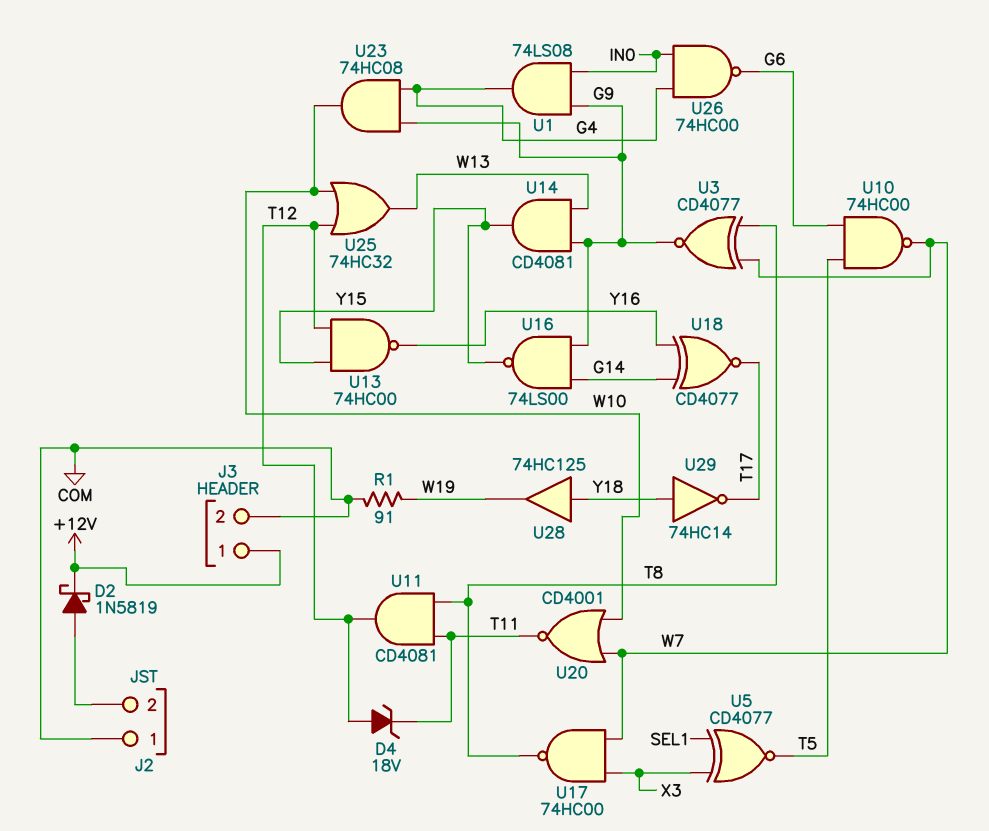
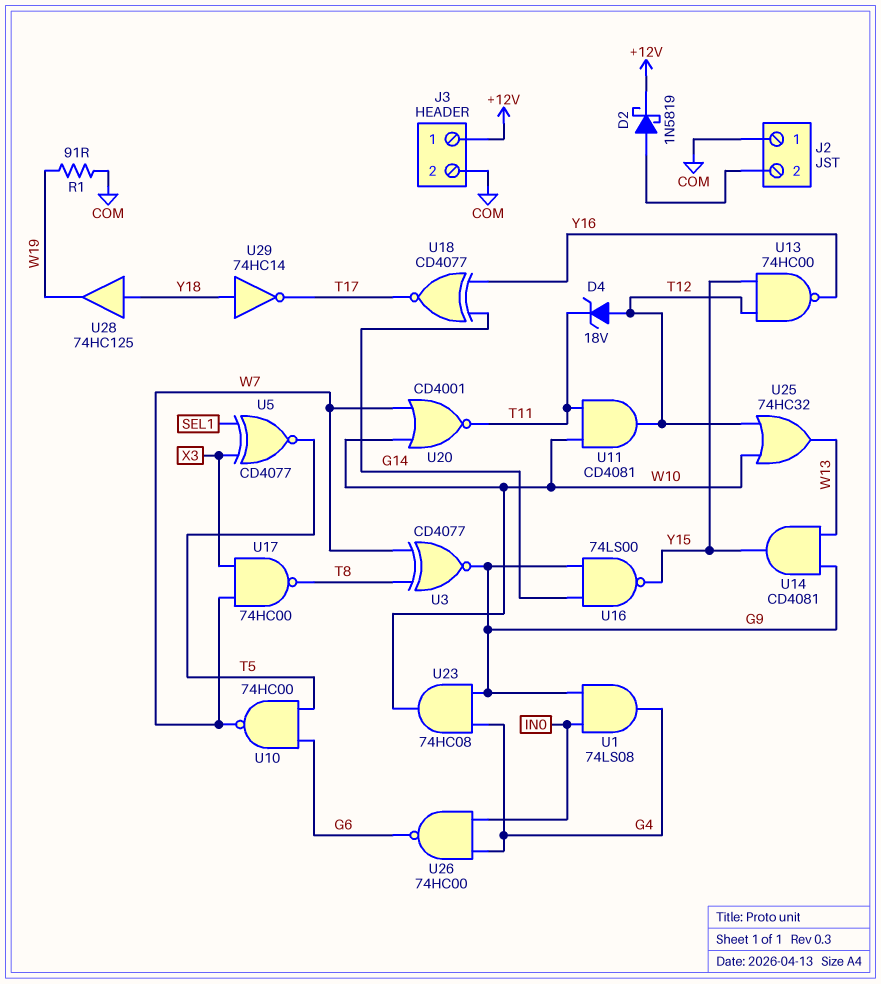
U11: AND CD4081 (in T8, in T11, out T12) -> AND CD4081 (in T11, in W10, out T12)

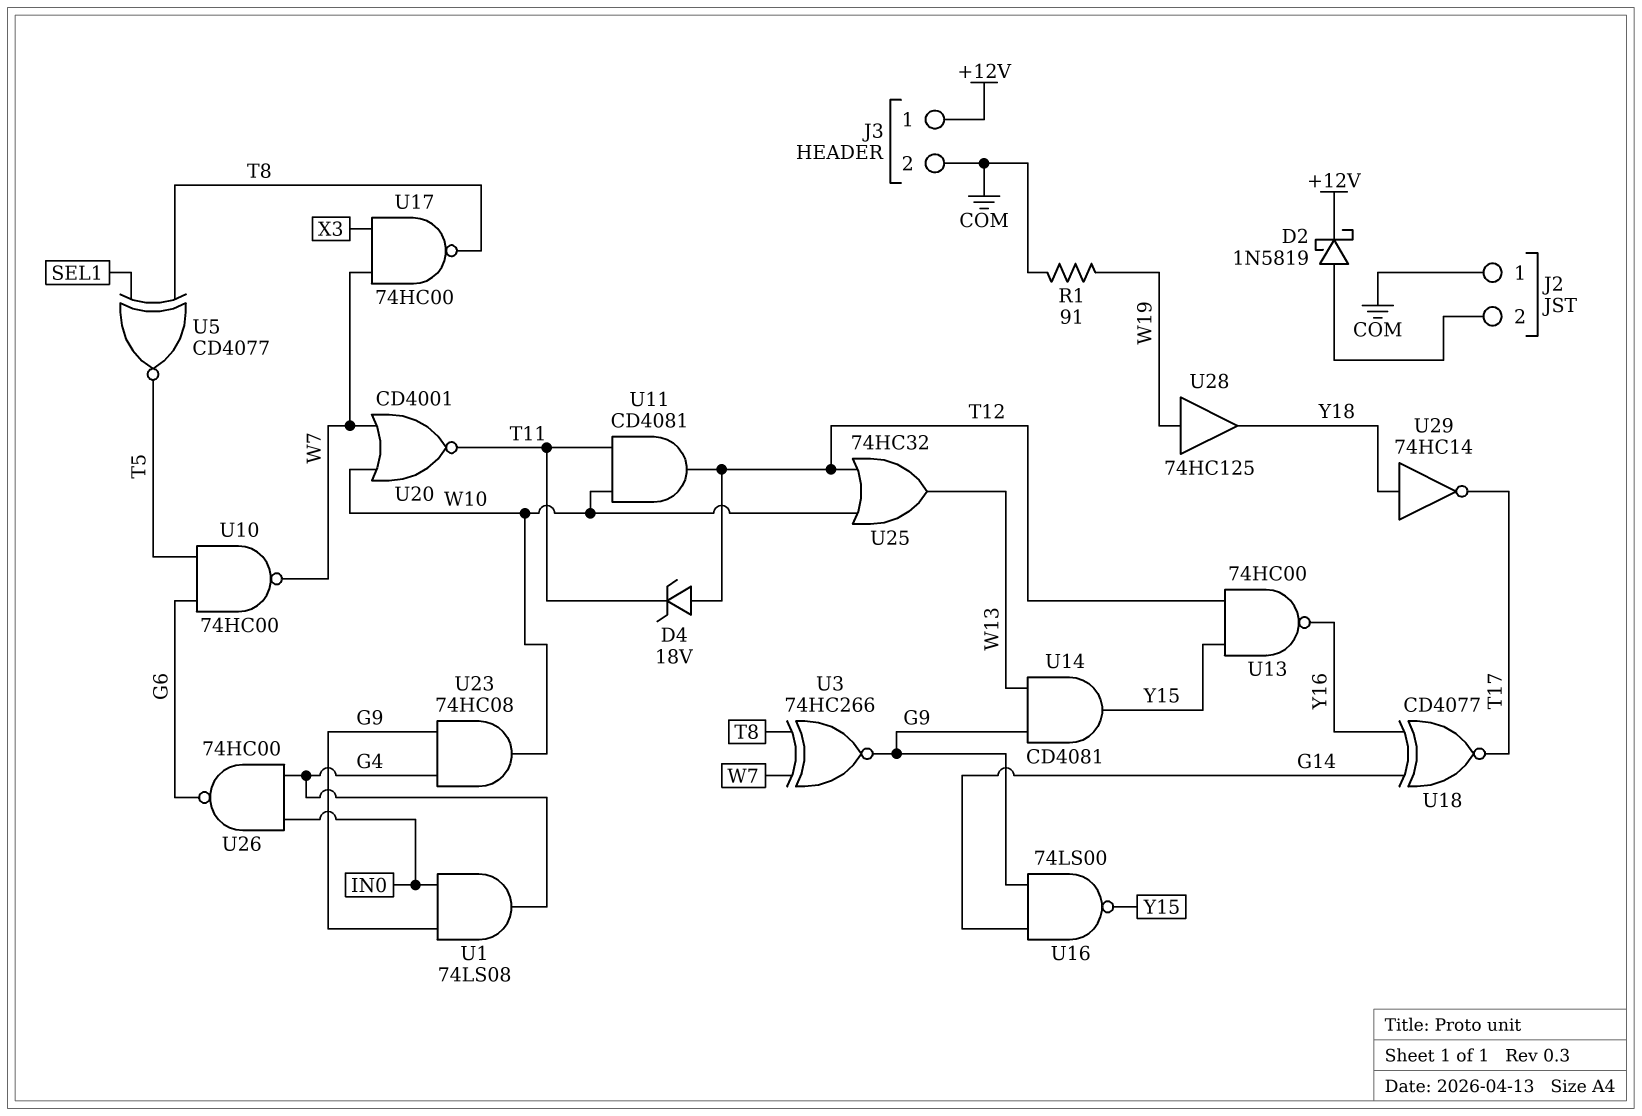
U3: XNOR CD4077 (in T8, in W7, out G9) -> XNOR 74HC266 (in T8, in W7, out G9)
U5: XNOR CD4077 (in SEL1, in X3, out T5) -> XNOR CD4077 (in SEL1, in T8, out T5)
U28: buffer 74HC125 (in Y18, out W19) -> buffer 74HC125 (in W19, out Y18)

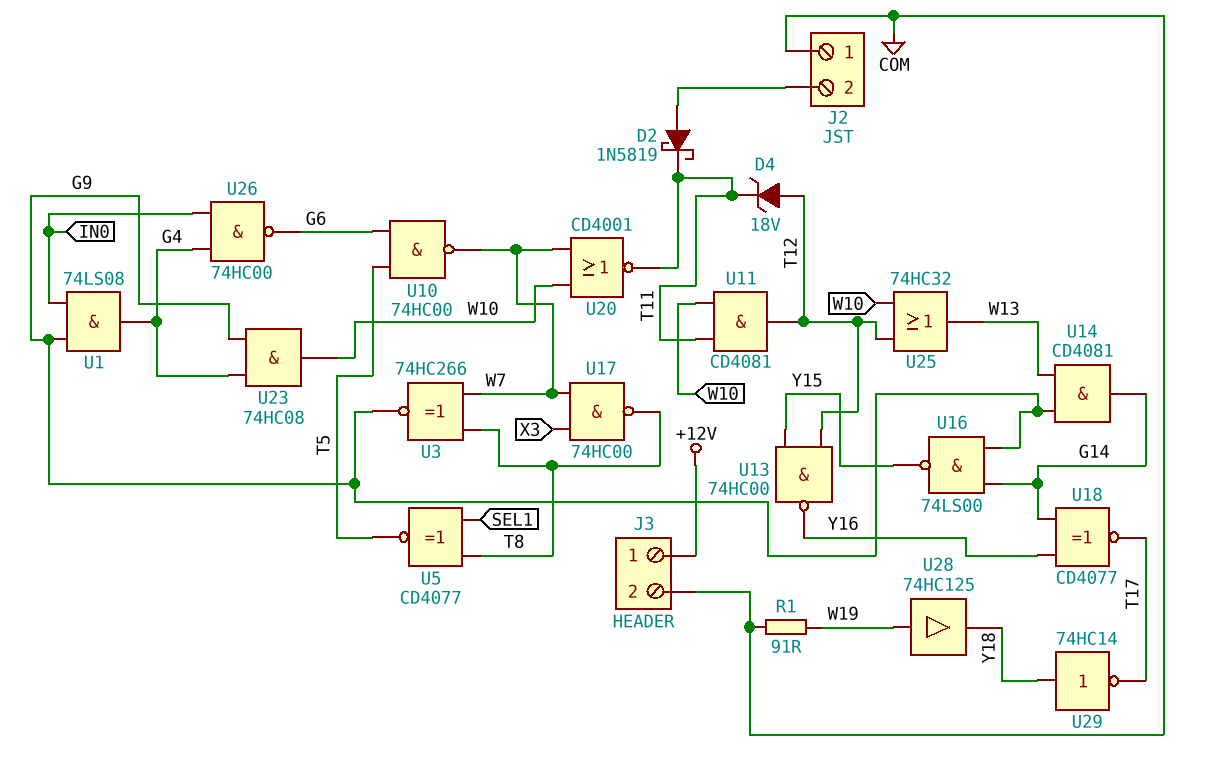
D2: schottky 1N5819 (A J2/2, K +12V) -> schottky 1N5819 (A J2/2, K T11)
U14: AND CD4081 (in G9, in W13, out Y15) -> AND CD4081 (in G9, in W13, out G14)

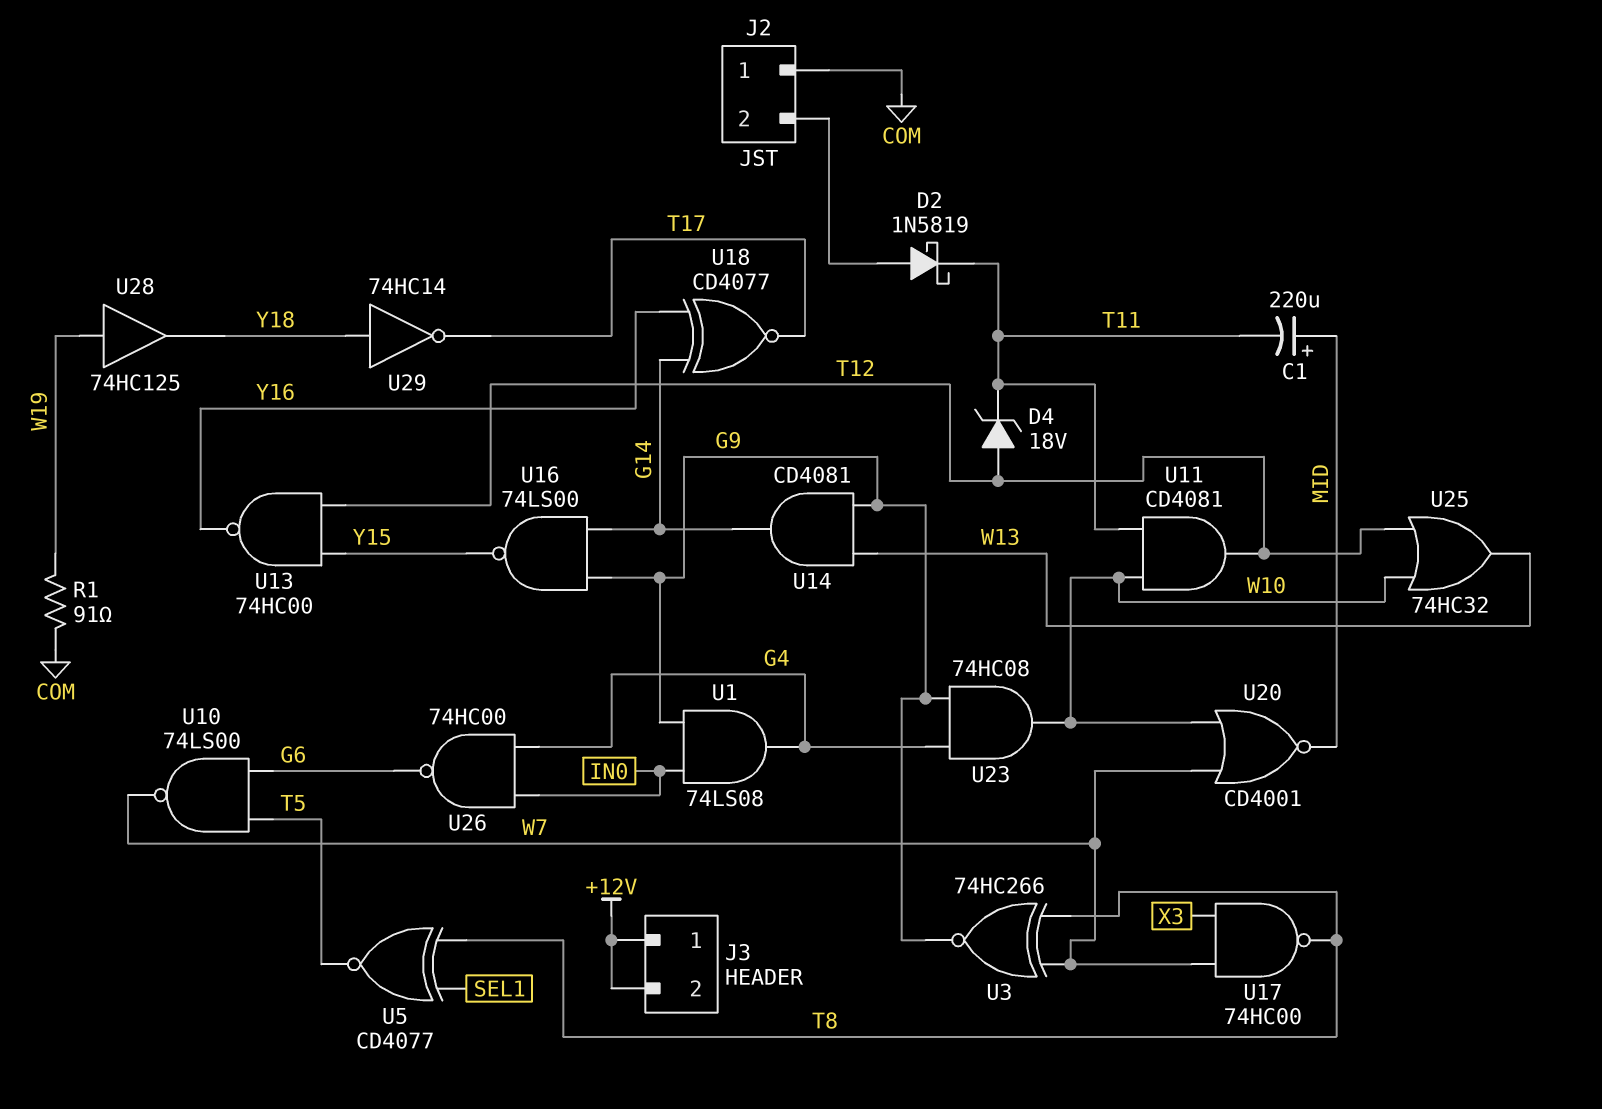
C1: none -> 220uF (plus MID, minus T11)
J3 pin 2: COM -> +12V
U10: NAND 74HC00 (in G6, in T5, out W7) -> NAND 74LS00 (in G6, in T5, out W7)
U20: NOR CD4001 (in W7, in W10, out T11) -> NOR CD4001 (in W7, in W10, out MID)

──────────

## WORK ORDER
All that is required is the lines from the line containing "U28: buffer 74HC125" through the end of the records above, copied exactly, and none of the pictures.

## RESPONSE BOX
U28: buffer 74HC125 (in Y18, out W19) -> buffer 74HC125 (in W19, out Y18)

D2: schottky 1N5819 (A J2/2, K +12V) -> schottky 1N5819 (A J2/2, K T11)
U14: AND CD4081 (in G9, in W13, out Y15) -> AND CD4081 (in G9, in W13, out G14)

C1: none -> 220uF (plus MID, minus T11)
J3 pin 2: COM -> +12V
U10: NAND 74HC00 (in G6, in T5, out W7) -> NAND 74LS00 (in G6, in T5, out W7)
U20: NOR CD4001 (in W7, in W10, out T11) -> NOR CD4001 (in W7, in W10, out MID)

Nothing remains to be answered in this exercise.